## Task description
Below are records; copy every line in them that holds the word "size".

Records from a data source:
•••••

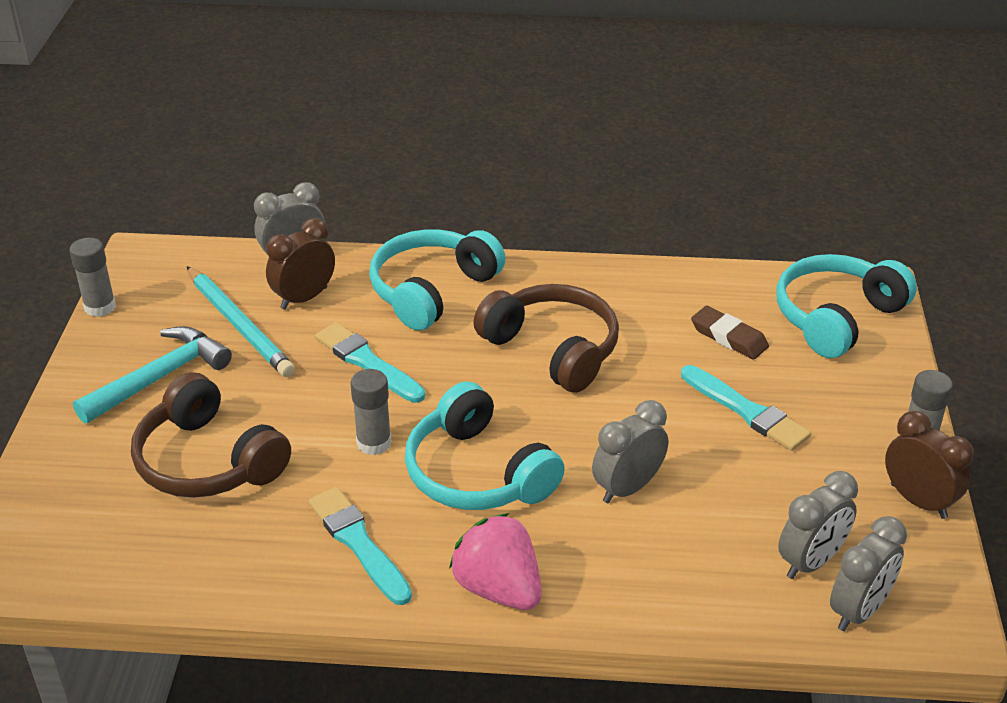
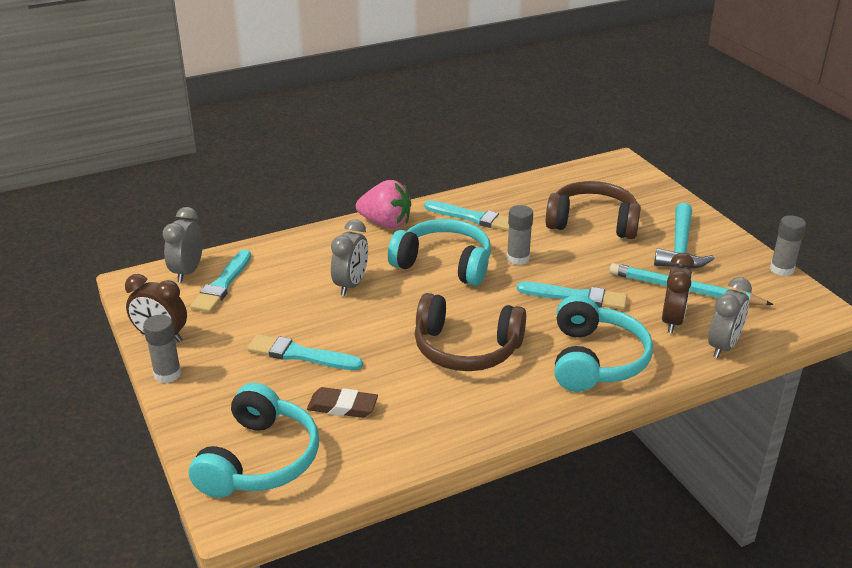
camera: 150 degrees right, 5 degrees down
(810, 562) = (222, 284): grey clock -> turquoise brush

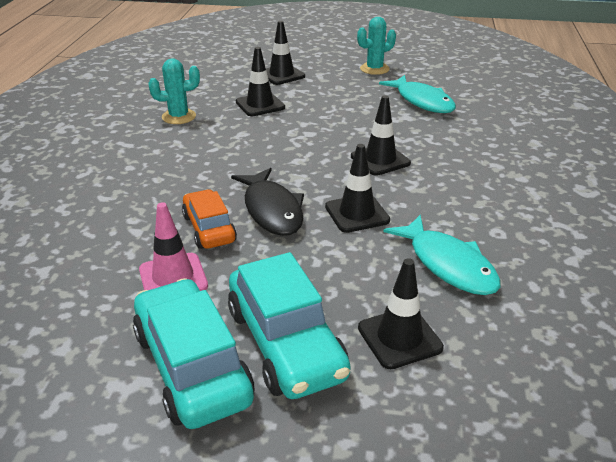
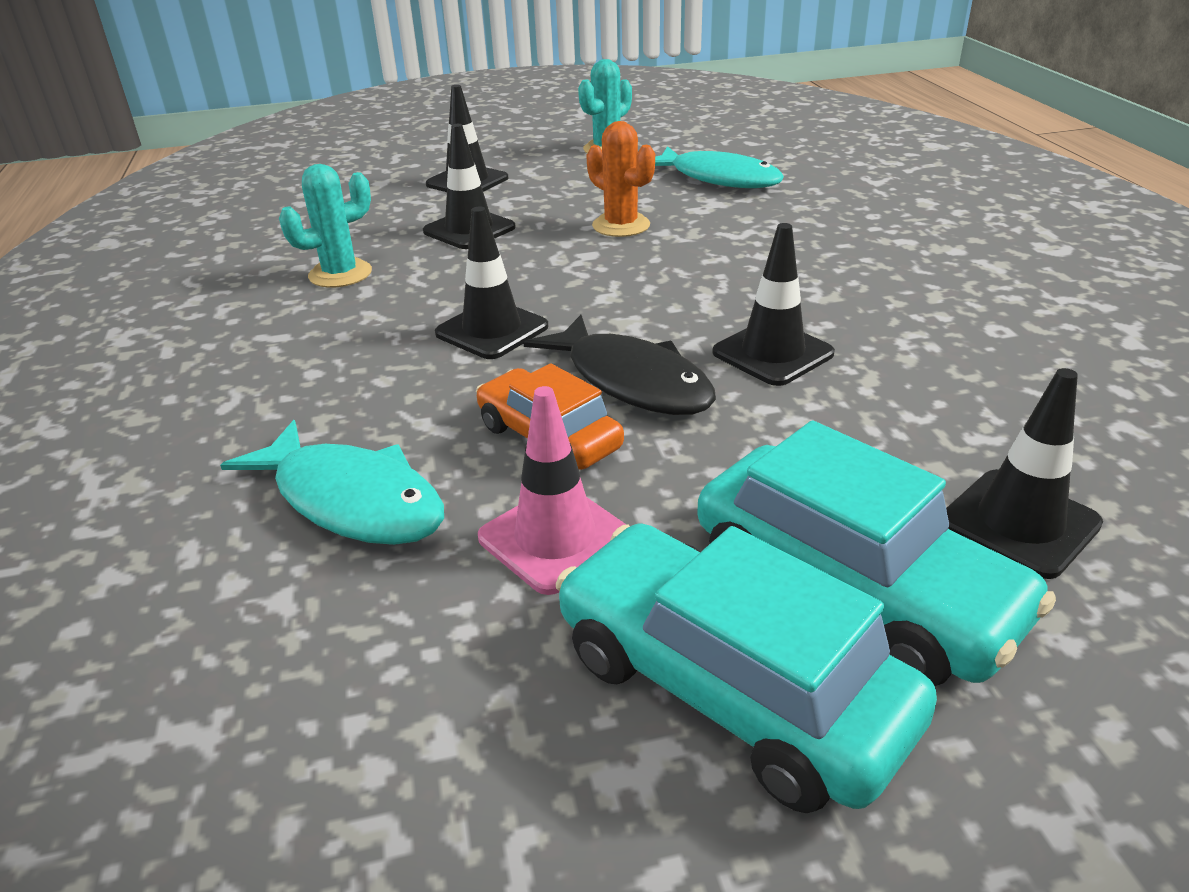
camera: 20 degrees left, 0 degrees up
(341, 120) = (621, 225): none -> orange cactus
(380, 160) = (734, 269): black traffic cone -> black traffic cone (492, 330)
(448, 264) = (978, 392): turquoise fish -> turquoise fish (352, 500)

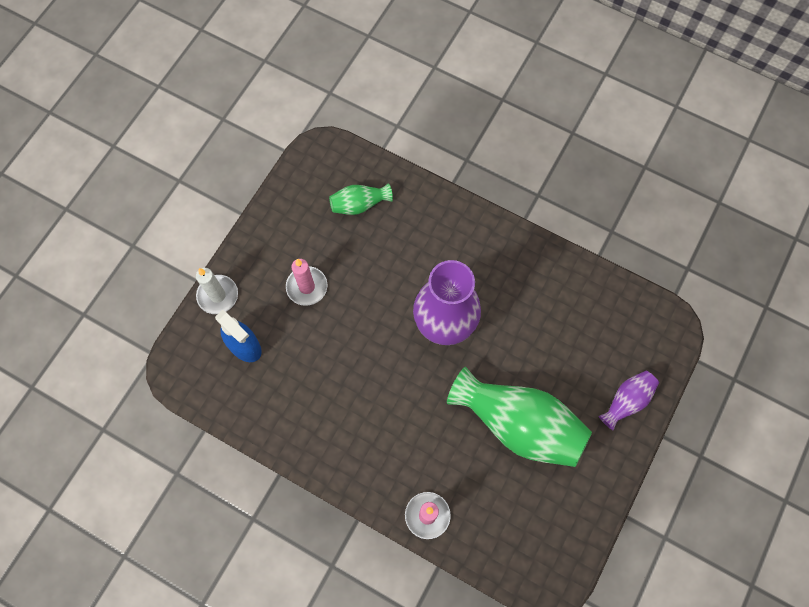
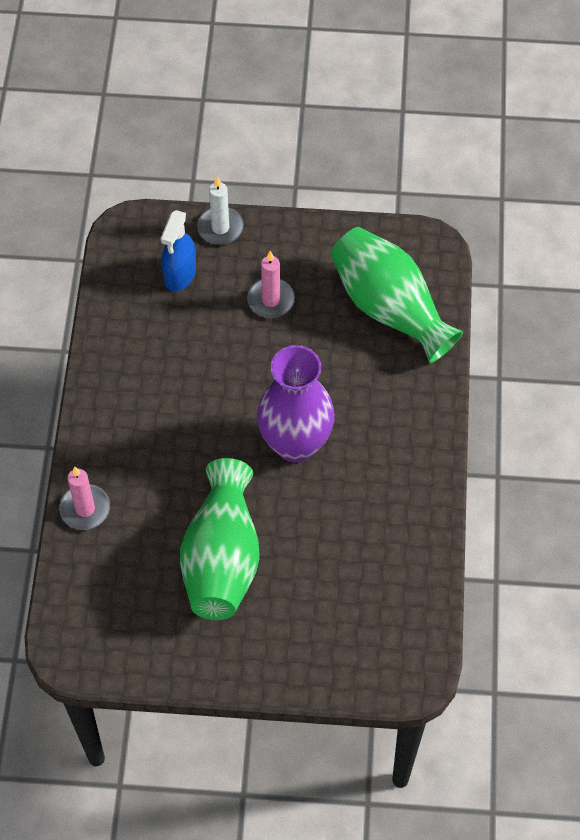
camera: 65 degrees right, 10 degrees down
(359, 204) = (389, 308): green vase -> green vase, size x2.07
(626, 401) = (302, 658): purple vase -> none

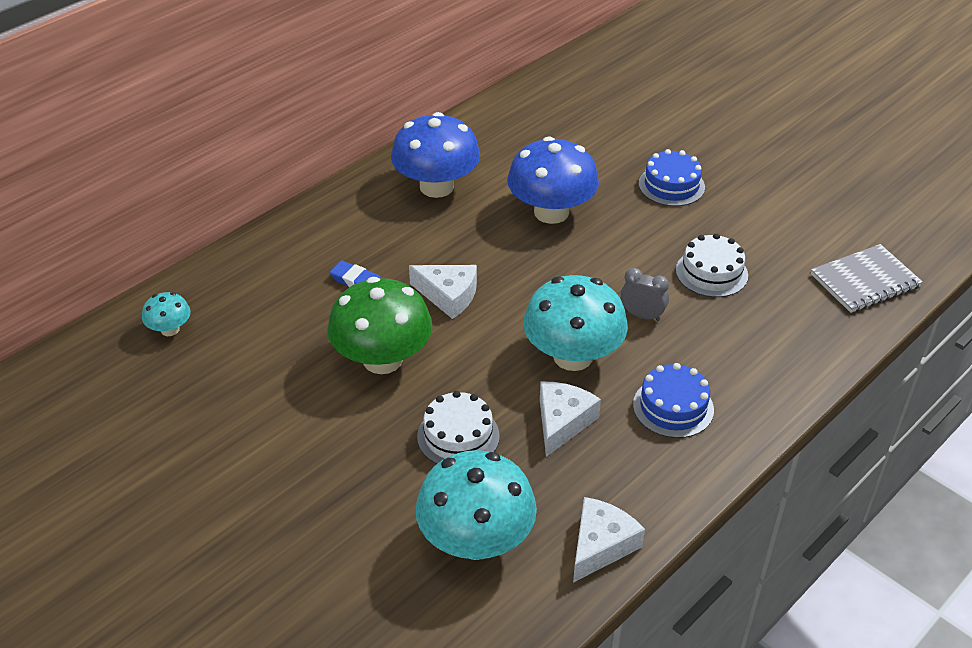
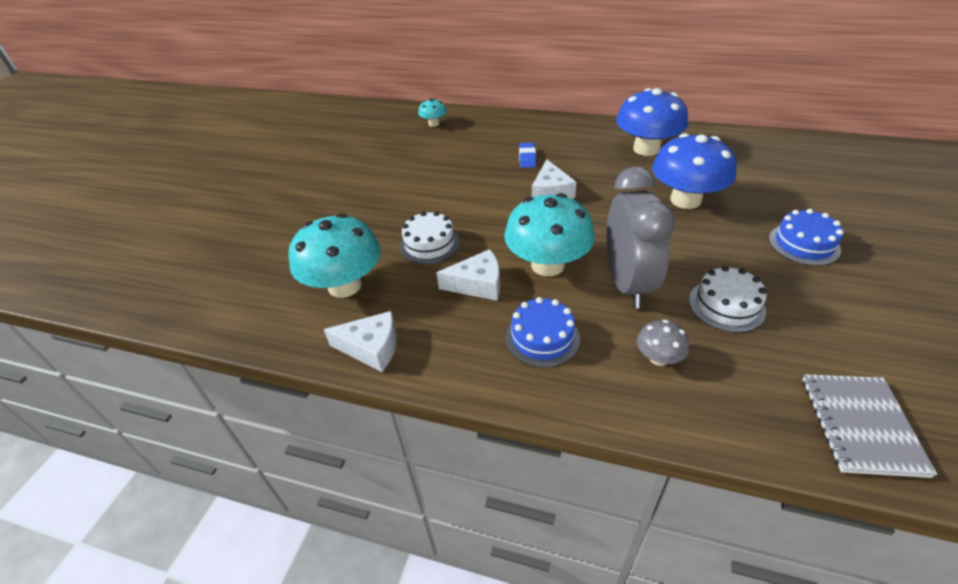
camera: 65 degrees right, 0 degrees up
(382, 359) = (471, 191): green mushroom -> none
(642, 315) = (628, 283): grey clock -> grey clock, size x2.23
(744, 345) = (658, 358): none -> grey mushroom
(865, 281) = (860, 425): grey notebook -> grey notebook turned 60 degrees clockwise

•••••

## Task solution
(359, 204) = (389, 308): green vase -> green vase, size x2.07
(642, 315) = (628, 283): grey clock -> grey clock, size x2.23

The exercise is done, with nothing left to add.